EXERCISE OBJECTIVE: Write out, exactly and in full, the records given below, but not their pictures.

[MATERIAL SHOWN — start]

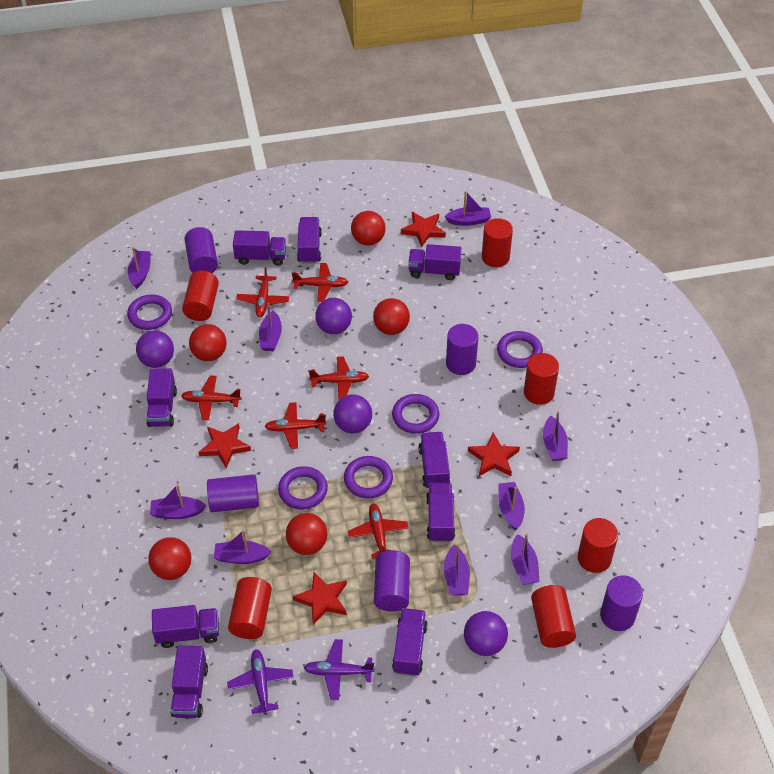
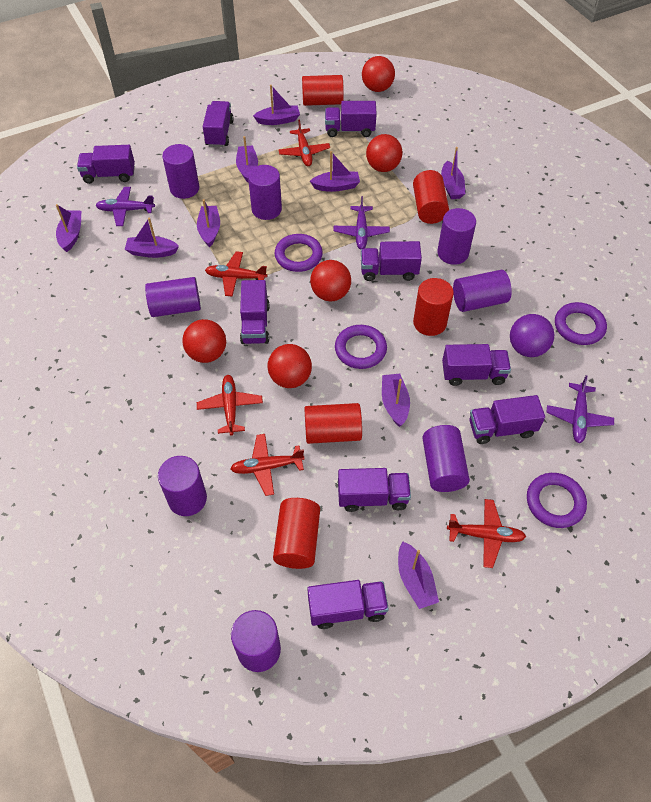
purple ball: 4 -> 1
purple cylinder: 5 -> 8
purple plane: 2 -> 3
purple ring: 5 -> 4
red cylinder: 6 -> 5
red plane: 6 -> 5
red star: 4 -> 0

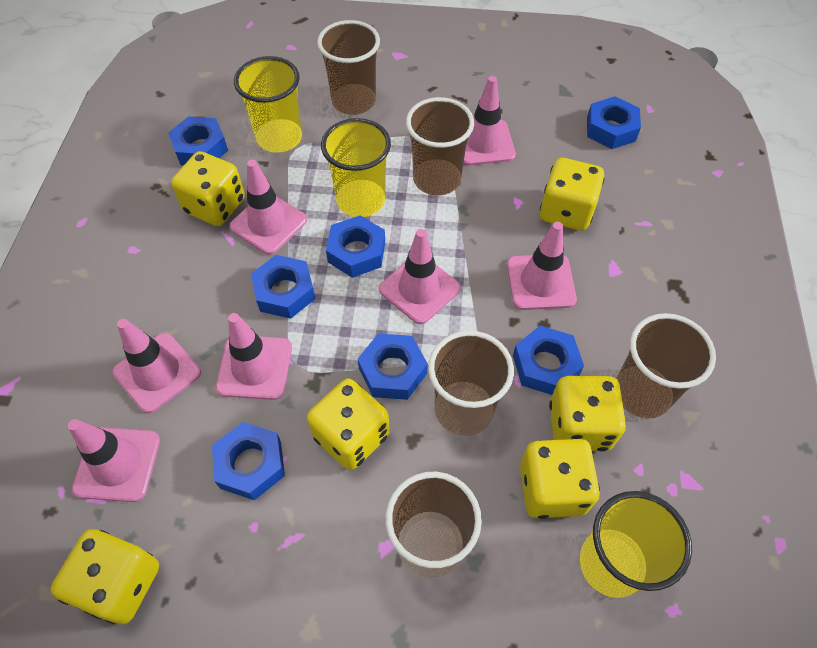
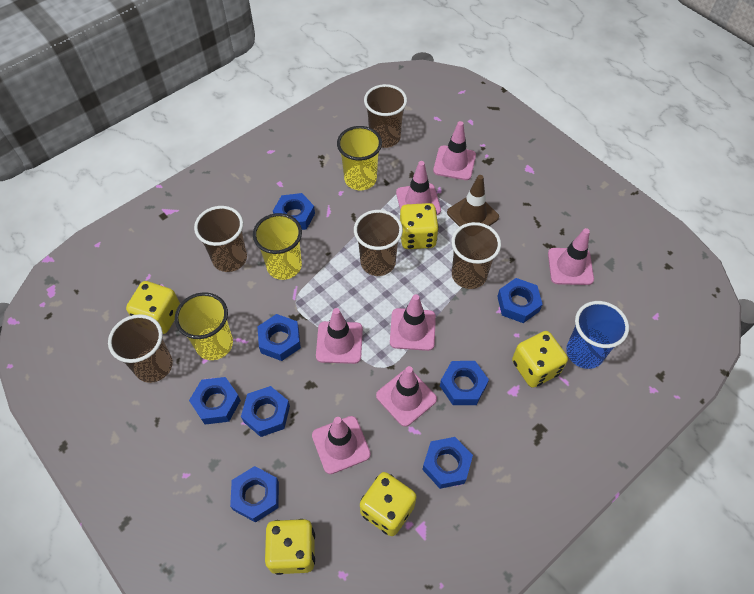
blue cup: 0 -> 1
blue nut: 7 -> 8
brown traffic cone: 0 -> 1
yellow dice: 6 -> 5

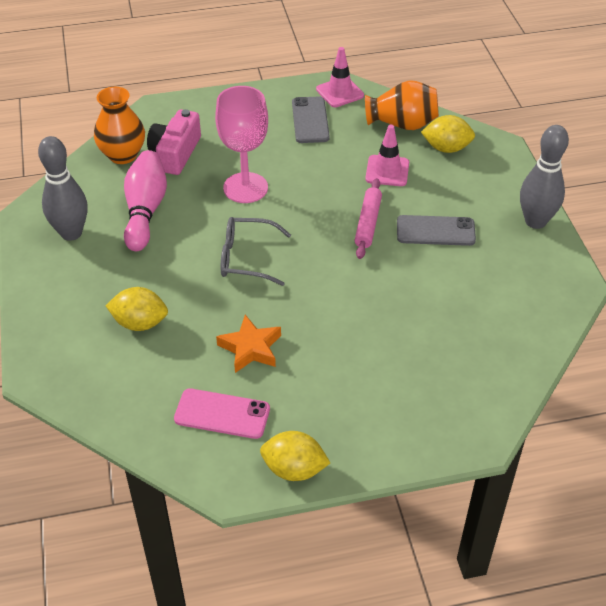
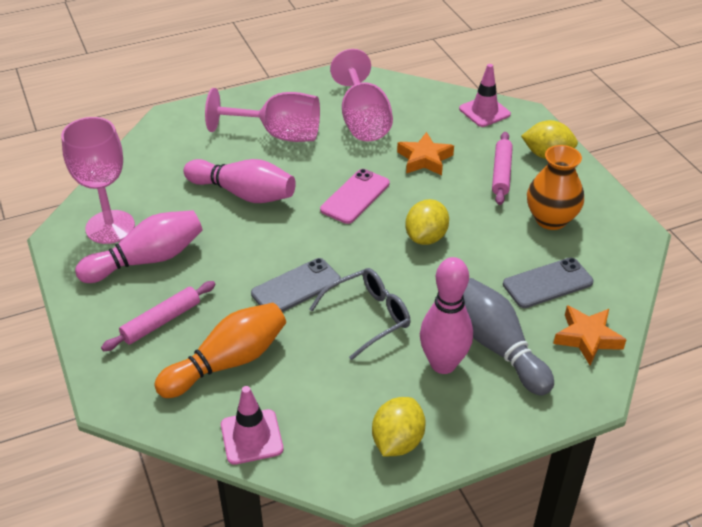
grey bowling pin: 2 -> 1
orange bowling pin: 0 -> 1
orange star: 1 -> 2
orange vase: 2 -> 1
pink bowling pin: 1 -> 3
pink camera: 1 -> 0
pink goblet: 1 -> 3
pink rolling pin: 1 -> 2

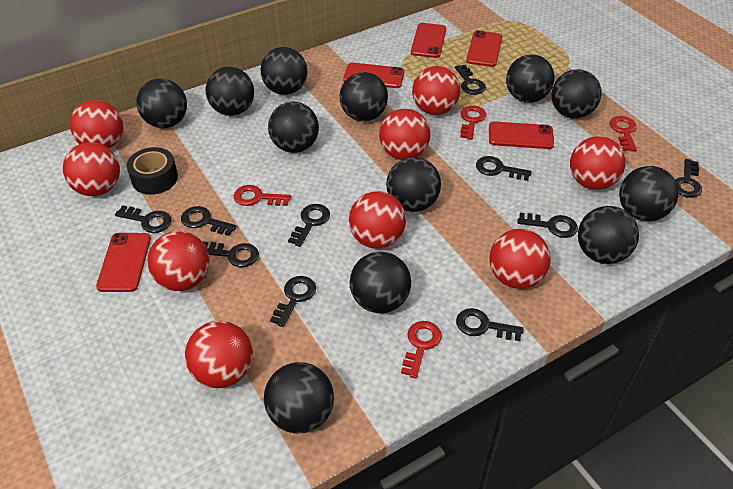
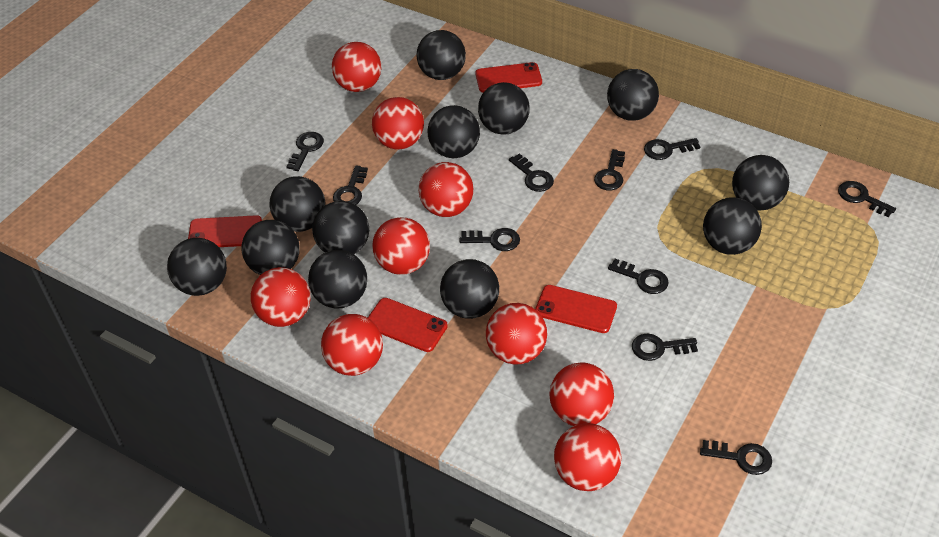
black tape: 1 -> 0
red key: 4 -> 0
red phone: 5 -> 4

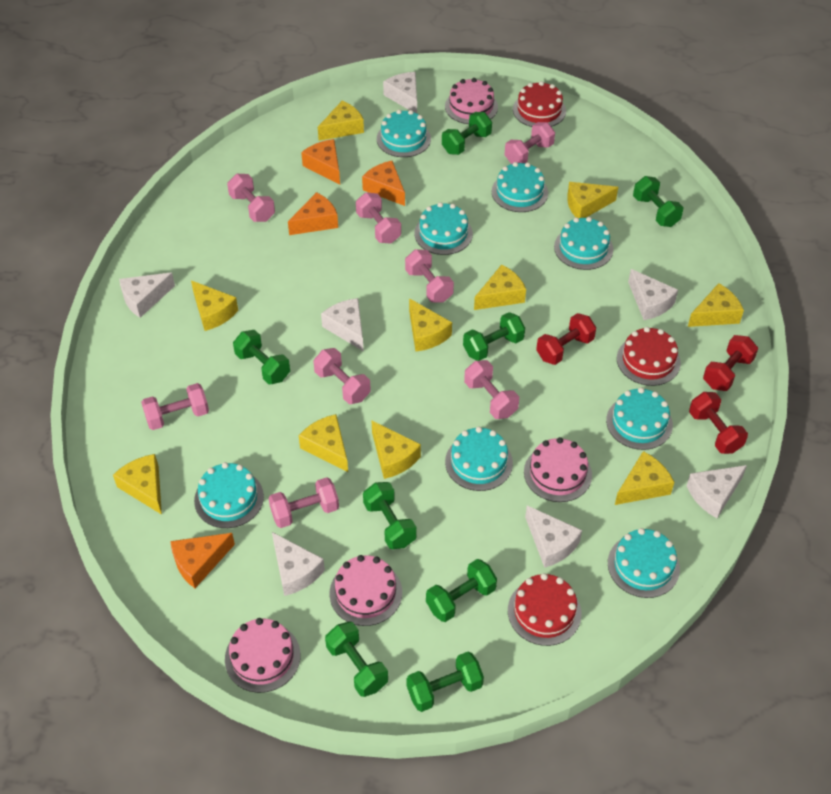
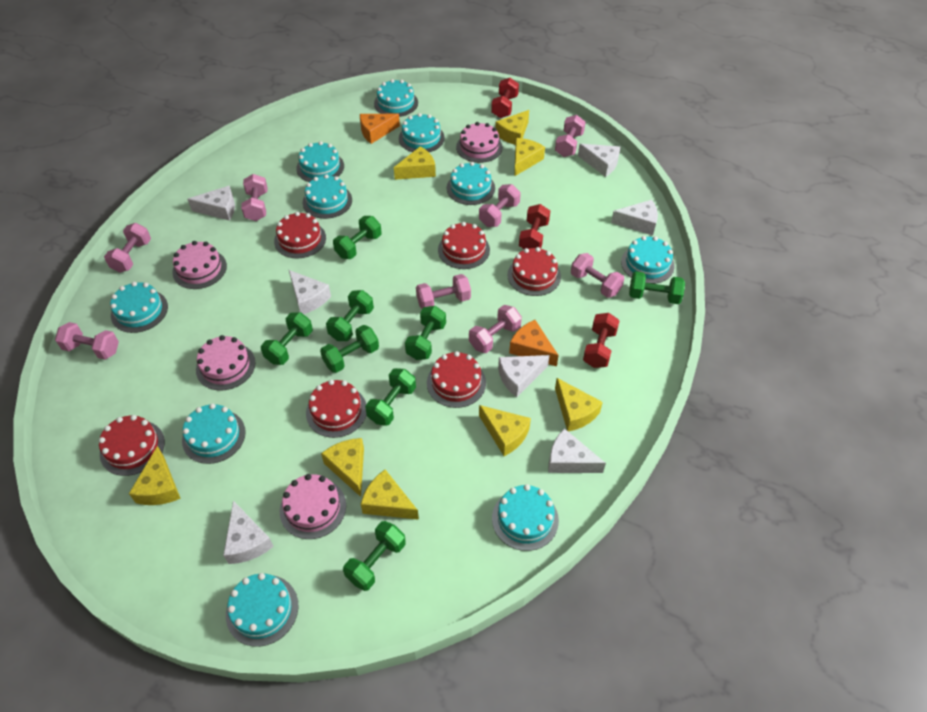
orange cheese: 4 -> 2
red cake: 3 -> 6
turquoise cake: 8 -> 10
yellow cheese: 10 -> 8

[MATERIAL SHOWN — finish]

SOLUTION FOR THIS EXERCISE:
purple ball: 4 -> 1
purple cylinder: 5 -> 8
purple plane: 2 -> 3
purple ring: 5 -> 4
red cylinder: 6 -> 5
red plane: 6 -> 5
red star: 4 -> 0

blue cup: 0 -> 1
blue nut: 7 -> 8
brown traffic cone: 0 -> 1
yellow dice: 6 -> 5

grey bowling pin: 2 -> 1
orange bowling pin: 0 -> 1
orange star: 1 -> 2
orange vase: 2 -> 1
pink bowling pin: 1 -> 3
pink camera: 1 -> 0
pink goblet: 1 -> 3
pink rolling pin: 1 -> 2

black tape: 1 -> 0
red key: 4 -> 0
red phone: 5 -> 4

orange cheese: 4 -> 2
red cake: 3 -> 6
turquoise cake: 8 -> 10
yellow cheese: 10 -> 8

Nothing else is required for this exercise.